**Exercise:** Please output the data below exactly as given, starting at its first line and stopping after the line that contains "U4 pin out: SIG22 -> SIG13".

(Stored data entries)
────────────────

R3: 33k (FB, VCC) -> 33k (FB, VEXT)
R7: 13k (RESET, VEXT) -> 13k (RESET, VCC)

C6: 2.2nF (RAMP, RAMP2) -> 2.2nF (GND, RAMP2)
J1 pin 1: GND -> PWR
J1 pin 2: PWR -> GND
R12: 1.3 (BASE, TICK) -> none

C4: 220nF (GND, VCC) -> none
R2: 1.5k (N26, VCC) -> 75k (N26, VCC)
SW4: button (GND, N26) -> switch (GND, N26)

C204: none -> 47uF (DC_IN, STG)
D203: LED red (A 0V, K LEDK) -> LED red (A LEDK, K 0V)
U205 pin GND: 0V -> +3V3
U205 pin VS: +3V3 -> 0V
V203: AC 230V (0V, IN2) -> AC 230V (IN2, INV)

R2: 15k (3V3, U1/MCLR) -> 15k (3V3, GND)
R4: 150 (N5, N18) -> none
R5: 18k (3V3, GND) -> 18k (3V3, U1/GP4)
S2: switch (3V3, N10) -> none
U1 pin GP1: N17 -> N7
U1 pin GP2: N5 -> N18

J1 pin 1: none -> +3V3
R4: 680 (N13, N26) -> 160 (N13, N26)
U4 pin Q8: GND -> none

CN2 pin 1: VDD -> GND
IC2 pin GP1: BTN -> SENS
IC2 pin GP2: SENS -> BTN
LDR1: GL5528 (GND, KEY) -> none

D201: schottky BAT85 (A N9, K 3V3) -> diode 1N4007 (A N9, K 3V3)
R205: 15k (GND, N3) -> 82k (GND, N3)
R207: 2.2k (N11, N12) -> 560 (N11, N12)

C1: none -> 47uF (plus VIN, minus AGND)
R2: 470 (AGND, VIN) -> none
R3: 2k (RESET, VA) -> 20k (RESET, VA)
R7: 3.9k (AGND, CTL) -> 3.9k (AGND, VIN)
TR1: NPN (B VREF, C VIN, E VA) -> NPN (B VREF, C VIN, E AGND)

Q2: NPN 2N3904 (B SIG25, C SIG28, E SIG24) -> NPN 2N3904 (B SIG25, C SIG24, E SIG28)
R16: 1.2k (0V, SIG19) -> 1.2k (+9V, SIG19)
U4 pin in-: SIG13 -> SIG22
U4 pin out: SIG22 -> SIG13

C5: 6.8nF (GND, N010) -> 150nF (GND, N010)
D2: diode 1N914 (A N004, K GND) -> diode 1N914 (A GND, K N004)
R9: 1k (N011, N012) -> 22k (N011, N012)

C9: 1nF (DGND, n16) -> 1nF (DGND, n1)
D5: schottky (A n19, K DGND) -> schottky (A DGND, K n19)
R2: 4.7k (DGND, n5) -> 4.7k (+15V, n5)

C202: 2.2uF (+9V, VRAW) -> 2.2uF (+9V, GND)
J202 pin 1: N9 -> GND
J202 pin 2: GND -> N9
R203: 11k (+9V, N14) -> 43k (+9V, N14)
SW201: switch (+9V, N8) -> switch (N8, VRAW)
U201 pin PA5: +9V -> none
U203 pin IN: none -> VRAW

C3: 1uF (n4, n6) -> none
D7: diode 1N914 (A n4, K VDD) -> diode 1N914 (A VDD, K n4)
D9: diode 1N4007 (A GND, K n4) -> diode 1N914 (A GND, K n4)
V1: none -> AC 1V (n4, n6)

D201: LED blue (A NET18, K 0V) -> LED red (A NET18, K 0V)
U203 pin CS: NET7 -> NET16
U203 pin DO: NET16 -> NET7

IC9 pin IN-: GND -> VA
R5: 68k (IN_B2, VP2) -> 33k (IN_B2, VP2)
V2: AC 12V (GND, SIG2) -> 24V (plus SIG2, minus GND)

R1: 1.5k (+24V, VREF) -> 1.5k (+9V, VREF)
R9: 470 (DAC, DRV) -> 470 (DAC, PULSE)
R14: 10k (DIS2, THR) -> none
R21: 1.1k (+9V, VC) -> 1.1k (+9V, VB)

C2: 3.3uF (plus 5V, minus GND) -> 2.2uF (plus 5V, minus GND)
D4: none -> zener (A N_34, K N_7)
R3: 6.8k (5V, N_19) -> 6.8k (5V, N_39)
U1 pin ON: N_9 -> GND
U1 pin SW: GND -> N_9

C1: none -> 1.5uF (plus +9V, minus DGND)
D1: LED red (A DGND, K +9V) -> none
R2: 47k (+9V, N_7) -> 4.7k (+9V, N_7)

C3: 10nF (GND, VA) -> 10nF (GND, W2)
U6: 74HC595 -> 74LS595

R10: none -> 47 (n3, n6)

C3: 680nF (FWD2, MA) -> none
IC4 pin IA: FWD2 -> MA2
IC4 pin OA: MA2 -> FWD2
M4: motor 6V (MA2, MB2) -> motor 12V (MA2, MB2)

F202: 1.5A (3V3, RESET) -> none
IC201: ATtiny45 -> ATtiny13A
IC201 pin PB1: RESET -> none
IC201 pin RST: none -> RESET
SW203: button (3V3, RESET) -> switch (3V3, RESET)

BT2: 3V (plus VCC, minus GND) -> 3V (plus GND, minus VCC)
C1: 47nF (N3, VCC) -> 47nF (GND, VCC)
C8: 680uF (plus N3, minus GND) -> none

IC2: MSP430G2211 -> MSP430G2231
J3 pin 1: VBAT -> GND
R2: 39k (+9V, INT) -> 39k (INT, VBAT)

────────────────

**Your solution:**
R3: 33k (FB, VCC) -> 33k (FB, VEXT)
R7: 13k (RESET, VEXT) -> 13k (RESET, VCC)

C6: 2.2nF (RAMP, RAMP2) -> 2.2nF (GND, RAMP2)
J1 pin 1: GND -> PWR
J1 pin 2: PWR -> GND
R12: 1.3 (BASE, TICK) -> none

C4: 220nF (GND, VCC) -> none
R2: 1.5k (N26, VCC) -> 75k (N26, VCC)
SW4: button (GND, N26) -> switch (GND, N26)

C204: none -> 47uF (DC_IN, STG)
D203: LED red (A 0V, K LEDK) -> LED red (A LEDK, K 0V)
U205 pin GND: 0V -> +3V3
U205 pin VS: +3V3 -> 0V
V203: AC 230V (0V, IN2) -> AC 230V (IN2, INV)

R2: 15k (3V3, U1/MCLR) -> 15k (3V3, GND)
R4: 150 (N5, N18) -> none
R5: 18k (3V3, GND) -> 18k (3V3, U1/GP4)
S2: switch (3V3, N10) -> none
U1 pin GP1: N17 -> N7
U1 pin GP2: N5 -> N18

J1 pin 1: none -> +3V3
R4: 680 (N13, N26) -> 160 (N13, N26)
U4 pin Q8: GND -> none

CN2 pin 1: VDD -> GND
IC2 pin GP1: BTN -> SENS
IC2 pin GP2: SENS -> BTN
LDR1: GL5528 (GND, KEY) -> none

D201: schottky BAT85 (A N9, K 3V3) -> diode 1N4007 (A N9, K 3V3)
R205: 15k (GND, N3) -> 82k (GND, N3)
R207: 2.2k (N11, N12) -> 560 (N11, N12)

C1: none -> 47uF (plus VIN, minus AGND)
R2: 470 (AGND, VIN) -> none
R3: 2k (RESET, VA) -> 20k (RESET, VA)
R7: 3.9k (AGND, CTL) -> 3.9k (AGND, VIN)
TR1: NPN (B VREF, C VIN, E VA) -> NPN (B VREF, C VIN, E AGND)

Q2: NPN 2N3904 (B SIG25, C SIG28, E SIG24) -> NPN 2N3904 (B SIG25, C SIG24, E SIG28)
R16: 1.2k (0V, SIG19) -> 1.2k (+9V, SIG19)
U4 pin in-: SIG13 -> SIG22
U4 pin out: SIG22 -> SIG13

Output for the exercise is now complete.